• EXERCISE BRIEF
In the records, update the lines beginning at the one that contains "Appledene (1271, 403)" and stopping after the one that contains "scriber [762, 440]" by replacing "plinth" with "pedestal", leaving everything else unchanged, and give back only those lines.

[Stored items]
* start *

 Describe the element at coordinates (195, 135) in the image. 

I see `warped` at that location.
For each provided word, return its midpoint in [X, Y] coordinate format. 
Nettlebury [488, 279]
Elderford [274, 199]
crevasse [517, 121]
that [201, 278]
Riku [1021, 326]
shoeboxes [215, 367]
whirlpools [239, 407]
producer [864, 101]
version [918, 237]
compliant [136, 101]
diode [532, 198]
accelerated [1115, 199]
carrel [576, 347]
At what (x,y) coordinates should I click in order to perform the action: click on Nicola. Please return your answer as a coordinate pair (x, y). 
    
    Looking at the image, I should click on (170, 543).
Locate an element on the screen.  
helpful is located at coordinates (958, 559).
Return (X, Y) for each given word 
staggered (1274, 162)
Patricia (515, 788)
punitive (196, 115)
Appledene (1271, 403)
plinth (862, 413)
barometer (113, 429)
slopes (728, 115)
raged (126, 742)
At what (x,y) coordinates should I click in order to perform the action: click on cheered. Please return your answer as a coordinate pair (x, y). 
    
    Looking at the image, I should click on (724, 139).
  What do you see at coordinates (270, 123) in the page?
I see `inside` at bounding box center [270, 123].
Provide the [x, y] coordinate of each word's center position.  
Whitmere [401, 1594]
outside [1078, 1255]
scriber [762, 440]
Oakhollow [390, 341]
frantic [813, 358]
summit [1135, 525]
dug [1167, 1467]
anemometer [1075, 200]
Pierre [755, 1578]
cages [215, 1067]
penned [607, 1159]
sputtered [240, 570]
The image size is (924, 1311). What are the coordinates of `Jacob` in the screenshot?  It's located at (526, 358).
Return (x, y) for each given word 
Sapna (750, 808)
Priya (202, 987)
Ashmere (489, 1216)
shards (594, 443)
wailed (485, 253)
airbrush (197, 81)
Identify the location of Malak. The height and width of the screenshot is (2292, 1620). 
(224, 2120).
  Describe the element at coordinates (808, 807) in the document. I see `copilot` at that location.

* end *

• ANSWER TO THIS TASK
Appledene (1271, 403)
pedestal (862, 413)
barometer (113, 429)
slopes (728, 115)
raged (126, 742)
At what (x,y) coordinates should I click in order to perform the action: click on cheered. Please return your answer as a coordinate pair (x, y). 
    
    Looking at the image, I should click on (724, 139).
  What do you see at coordinates (270, 123) in the page?
I see `inside` at bounding box center [270, 123].
Provide the [x, y] coordinate of each word's center position.  
Whitmere [401, 1594]
outside [1078, 1255]
scriber [762, 440]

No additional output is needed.